*** Opening THE DATA ***

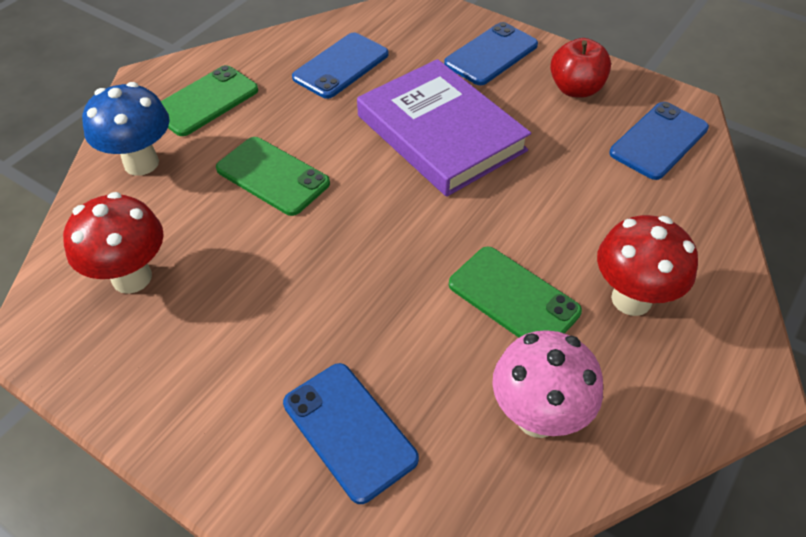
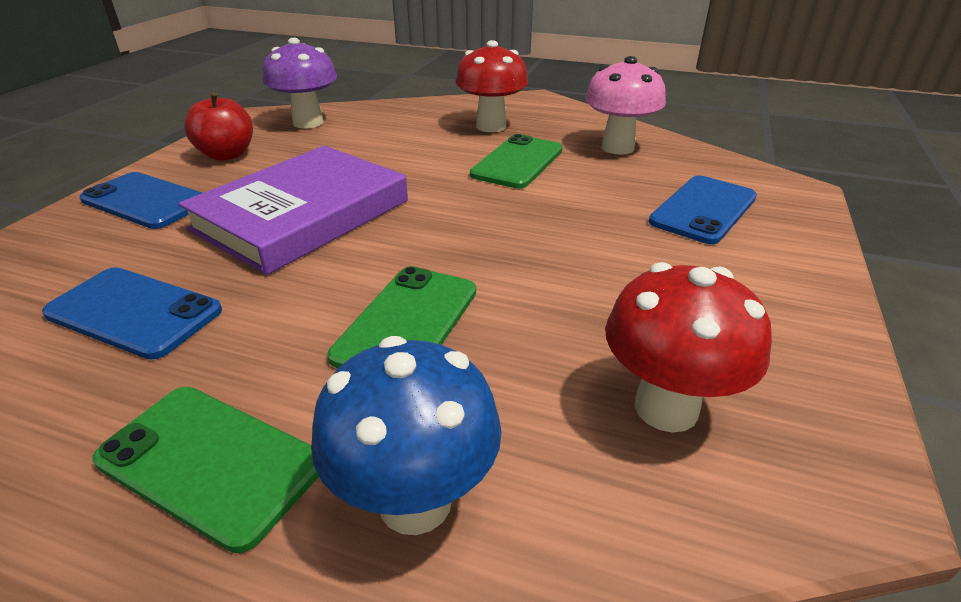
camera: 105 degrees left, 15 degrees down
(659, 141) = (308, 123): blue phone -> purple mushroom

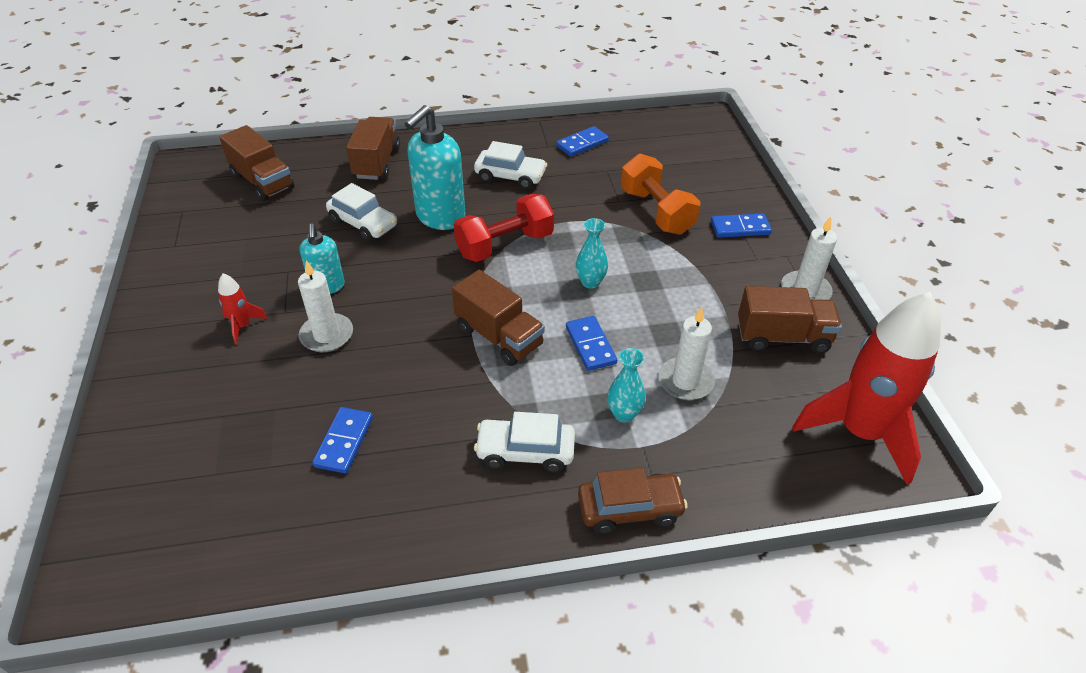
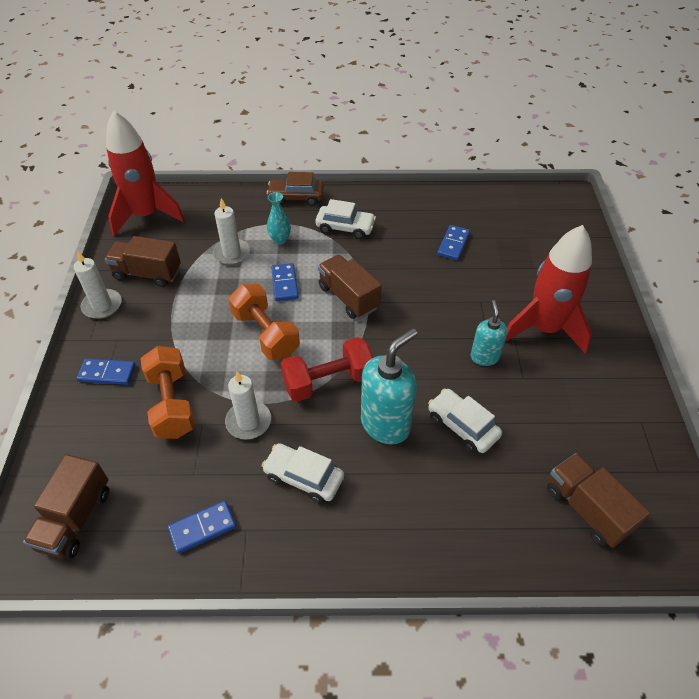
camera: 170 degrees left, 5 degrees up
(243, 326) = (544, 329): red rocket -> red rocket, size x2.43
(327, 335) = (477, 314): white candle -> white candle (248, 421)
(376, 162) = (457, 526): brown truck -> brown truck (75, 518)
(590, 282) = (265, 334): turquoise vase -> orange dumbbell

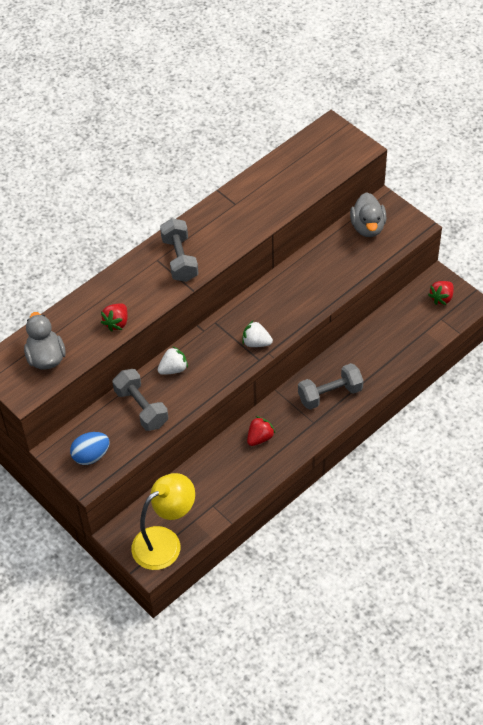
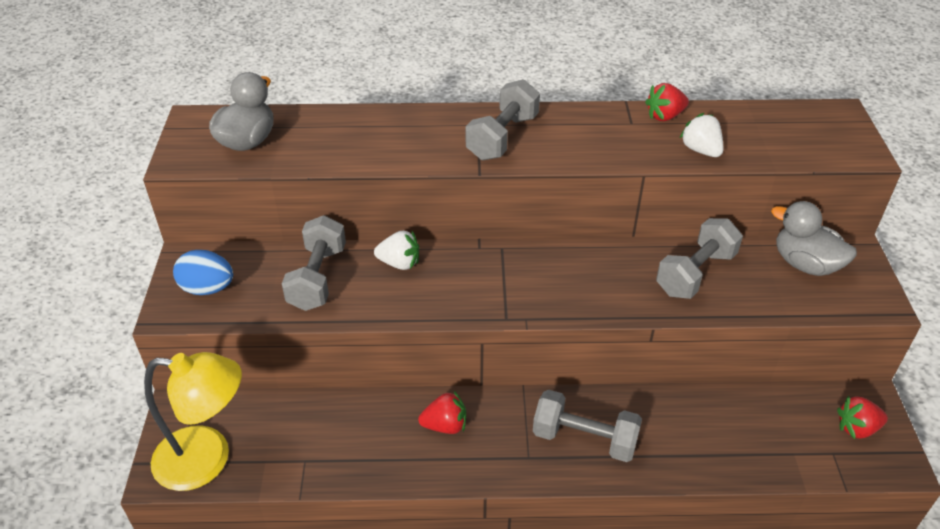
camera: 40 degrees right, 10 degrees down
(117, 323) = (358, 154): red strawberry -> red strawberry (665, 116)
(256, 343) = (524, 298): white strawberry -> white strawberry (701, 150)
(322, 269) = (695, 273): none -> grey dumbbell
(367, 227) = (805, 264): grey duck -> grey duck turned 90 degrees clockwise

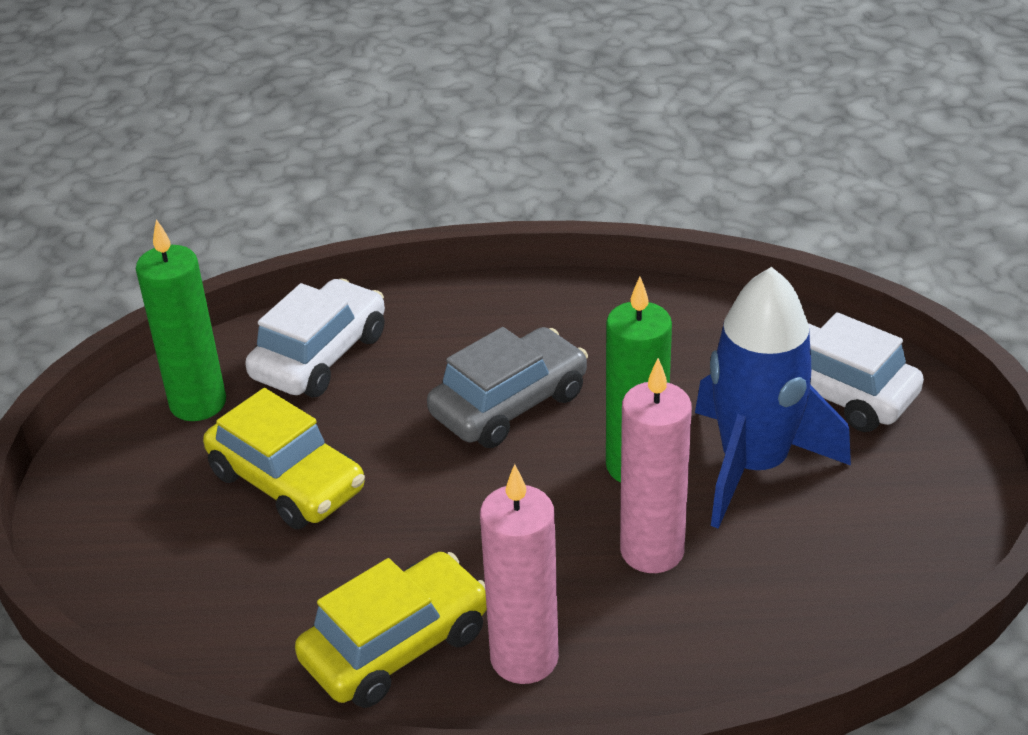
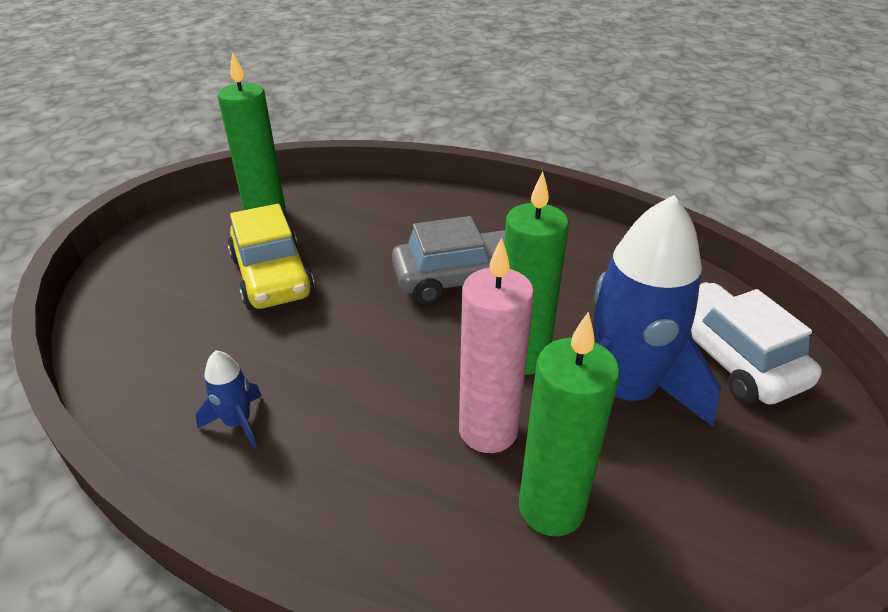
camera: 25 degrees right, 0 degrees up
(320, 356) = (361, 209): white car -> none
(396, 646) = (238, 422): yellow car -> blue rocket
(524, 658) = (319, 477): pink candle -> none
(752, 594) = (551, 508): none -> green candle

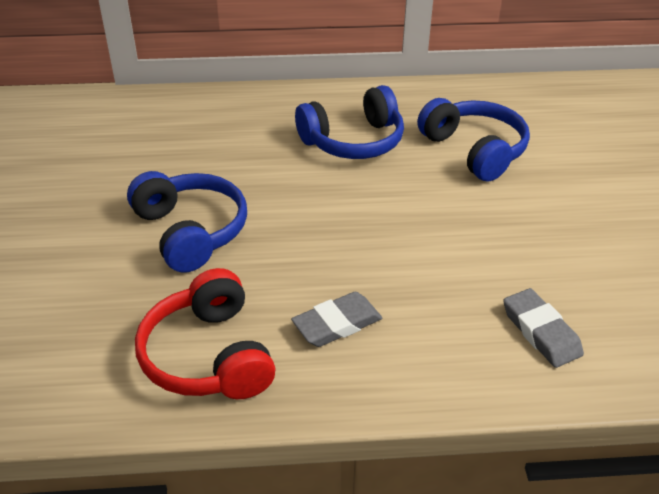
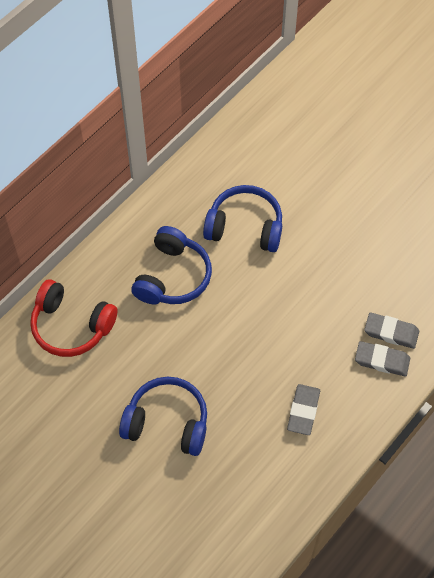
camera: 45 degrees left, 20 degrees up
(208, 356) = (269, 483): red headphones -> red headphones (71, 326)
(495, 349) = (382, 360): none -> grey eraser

*** Closing THE DATA ***

### EXERCISE AIM
The records are to be retyped in full and exactly, with no image carried over.

### RESPONSE TO THE EXERCISE
camera: 105 degrees left, 15 degrees down
(659, 141) = (308, 123): blue phone -> purple mushroom

camera: 170 degrees left, 5 degrees up
(243, 326) = (544, 329): red rocket -> red rocket, size x2.43
(327, 335) = (477, 314): white candle -> white candle (248, 421)
(376, 162) = (457, 526): brown truck -> brown truck (75, 518)
(590, 282) = (265, 334): turquoise vase -> orange dumbbell

camera: 40 degrees right, 10 degrees down
(117, 323) = (358, 154): red strawberry -> red strawberry (665, 116)
(256, 343) = (524, 298): white strawberry -> white strawberry (701, 150)
(322, 269) = (695, 273): none -> grey dumbbell
(367, 227) = (805, 264): grey duck -> grey duck turned 90 degrees clockwise

camera: 25 degrees right, 0 degrees up
(320, 356) = (361, 209): white car -> none
(396, 646) = (238, 422): yellow car -> blue rocket
(524, 658) = (319, 477): pink candle -> none
(752, 594) = (551, 508): none -> green candle

camera: 45 degrees left, 20 degrees up
(208, 356) = (269, 483): red headphones -> red headphones (71, 326)
(495, 349) = (382, 360): none -> grey eraser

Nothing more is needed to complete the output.